-- TASK INPUT follows --

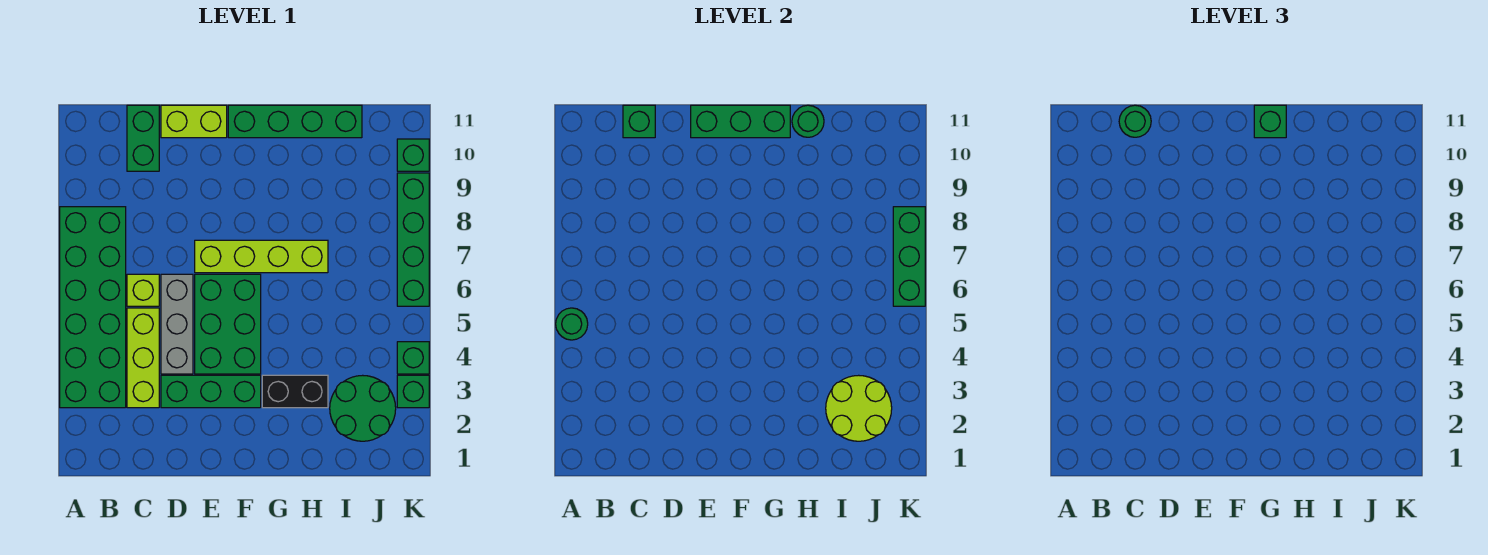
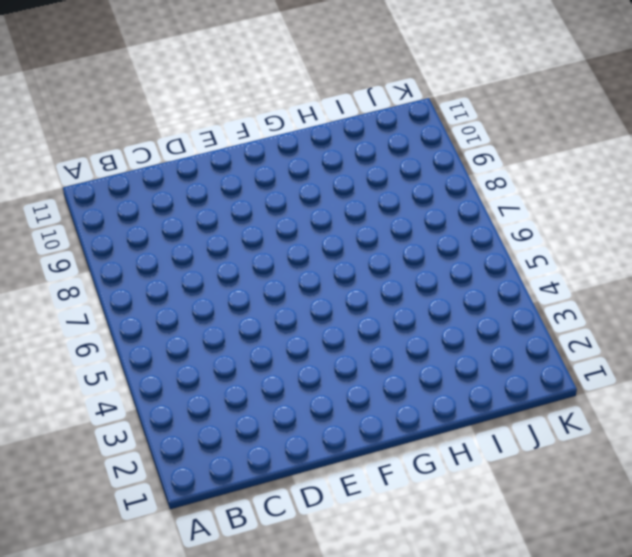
none -> green brick A3:B8 level 1
none -> lime brick C3:C5 level 1
none -> lime brick C6 level 1

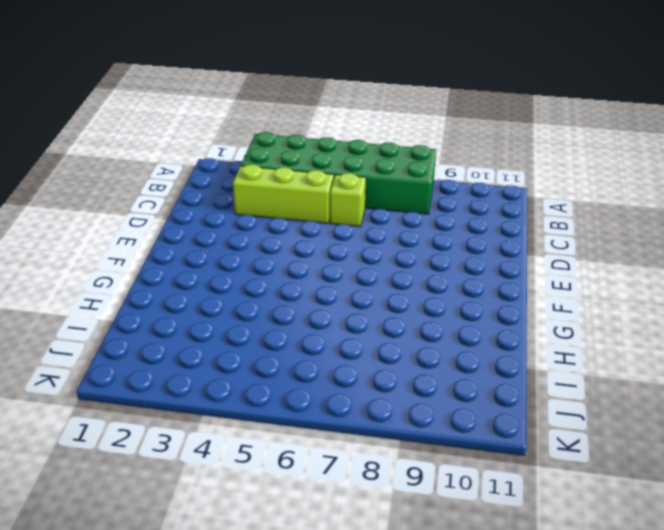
none -> green brick C10:C11 level 1
none -> green brick D3:F3 level 1
none -> grey brick D4:D6 level 1

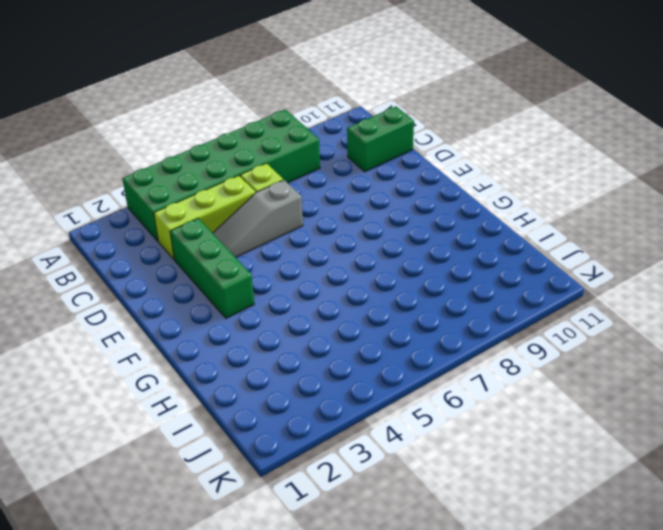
grey slope D4:D6 level 1 top 6 -> grey brick D4:D6 level 1
none -> lime brick D11:E11 level 1
none -> green brick E4:F6 level 1
none -> lime brick E7:H7 level 1

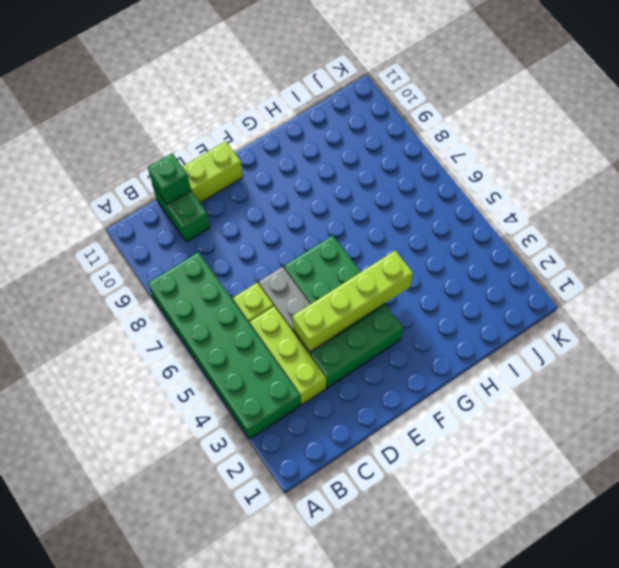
lime brick D4:G4 level 2 -> lime brick E7:H7 level 1
none -> green brick F11:I11 level 1
none -> black brick G3:H3 level 1
none -> green round brick I2:J3 level 1

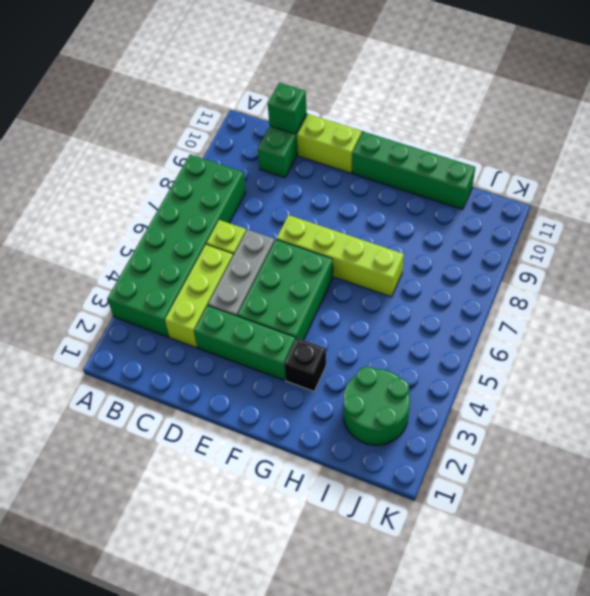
black brick G3 level 1 -> black brick G3:H3 level 1
none -> green brick K3 level 1
none -> green brick K4 level 1
none -> green brick K6:K9 level 1

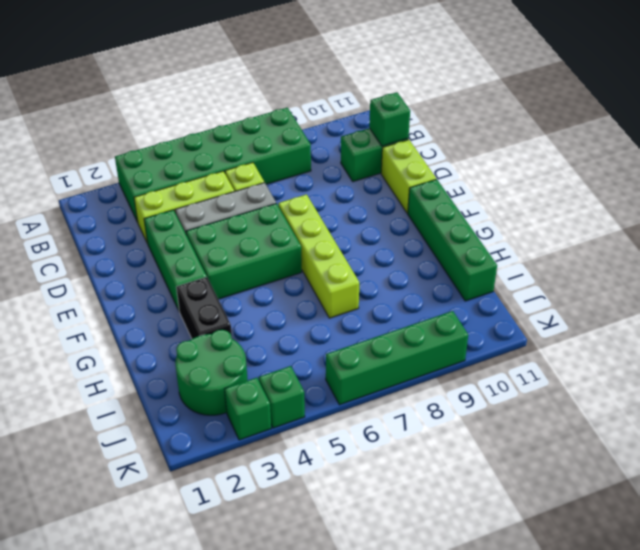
none -> green brick K10 level 1
none -> green round brick A5 level 2
none -> green brick E11:G11 level 2

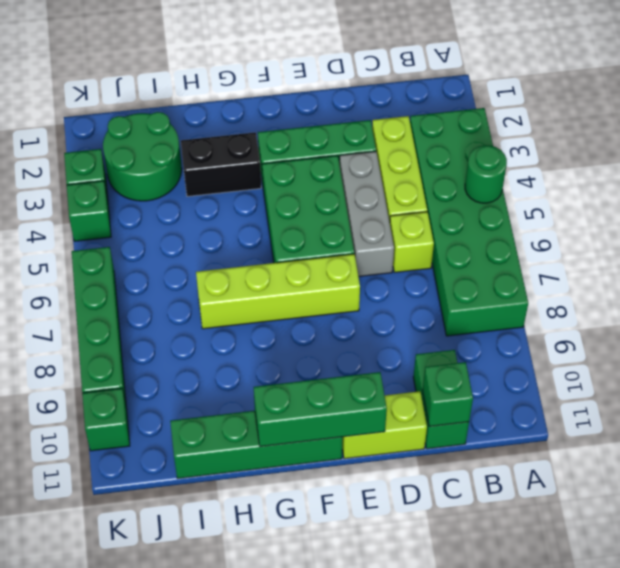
none -> green round brick H11 level 2
none -> lime round brick I2:J3 level 2
none -> green brick K6:K8 level 2

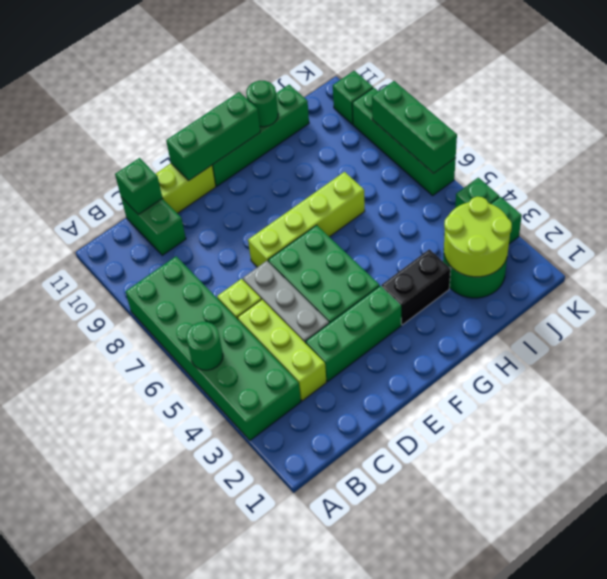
none -> green round brick C11 level 3
none -> green brick G11 level 3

-- TASK INPUT concluded --

> [YOUR OBJECTIVE] Return the listing above in an exact copy that leaves out the images.

> [TASK OUTPUT]
none -> green brick A3:B8 level 1
none -> lime brick C3:C5 level 1
none -> lime brick C6 level 1

none -> green brick C10:C11 level 1
none -> green brick D3:F3 level 1
none -> grey brick D4:D6 level 1

grey slope D4:D6 level 1 top 6 -> grey brick D4:D6 level 1
none -> lime brick D11:E11 level 1
none -> green brick E4:F6 level 1
none -> lime brick E7:H7 level 1

lime brick D4:G4 level 2 -> lime brick E7:H7 level 1
none -> green brick F11:I11 level 1
none -> black brick G3:H3 level 1
none -> green round brick I2:J3 level 1

black brick G3 level 1 -> black brick G3:H3 level 1
none -> green brick K3 level 1
none -> green brick K4 level 1
none -> green brick K6:K9 level 1

none -> green brick K10 level 1
none -> green round brick A5 level 2
none -> green brick E11:G11 level 2

none -> green round brick H11 level 2
none -> lime round brick I2:J3 level 2
none -> green brick K6:K8 level 2

none -> green round brick C11 level 3
none -> green brick G11 level 3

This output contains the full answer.